▸ WHAT YOU HAVE TO DO: Please copy the records below, replacing every "semicircle" with "half circle" and keeping all else unchanged. Leave out the picture lines.

▸ THE DATA:
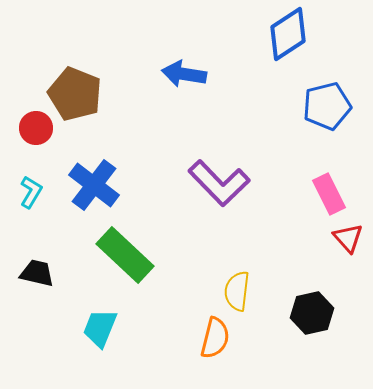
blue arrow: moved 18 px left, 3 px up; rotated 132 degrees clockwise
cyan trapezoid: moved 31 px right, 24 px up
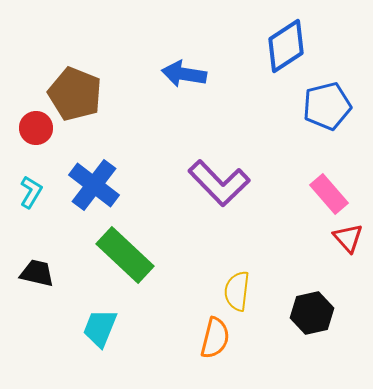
blue diamond: moved 2 px left, 12 px down
pink rectangle: rotated 15 degrees counterclockwise
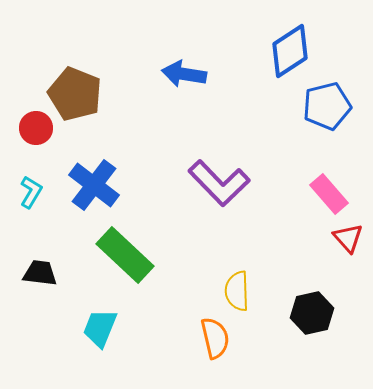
blue diamond: moved 4 px right, 5 px down
black trapezoid: moved 3 px right; rotated 6 degrees counterclockwise
yellow semicircle: rotated 9 degrees counterclockwise
orange semicircle: rotated 27 degrees counterclockwise
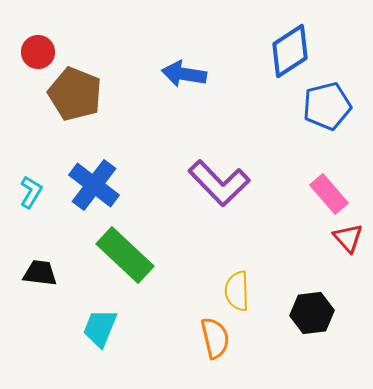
red circle: moved 2 px right, 76 px up
black hexagon: rotated 6 degrees clockwise
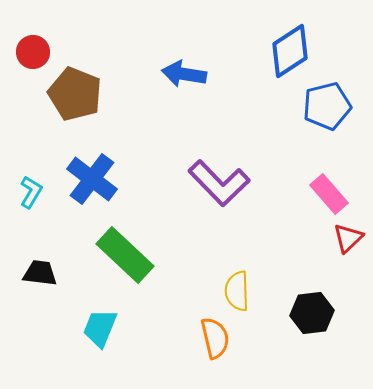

▸ CORRECT RESULT:
blue arrow: moved 18 px left, 3 px up; rotated 132 degrees clockwise
cyan trapezoid: moved 31 px right, 24 px up
blue diamond: moved 2 px left, 12 px down
pink rectangle: rotated 15 degrees counterclockwise
blue diamond: moved 4 px right, 5 px down
black trapezoid: moved 3 px right; rotated 6 degrees counterclockwise
yellow half circle: rotated 9 degrees counterclockwise
orange half circle: rotated 27 degrees counterclockwise
red circle: moved 2 px right, 76 px up
black hexagon: rotated 6 degrees clockwise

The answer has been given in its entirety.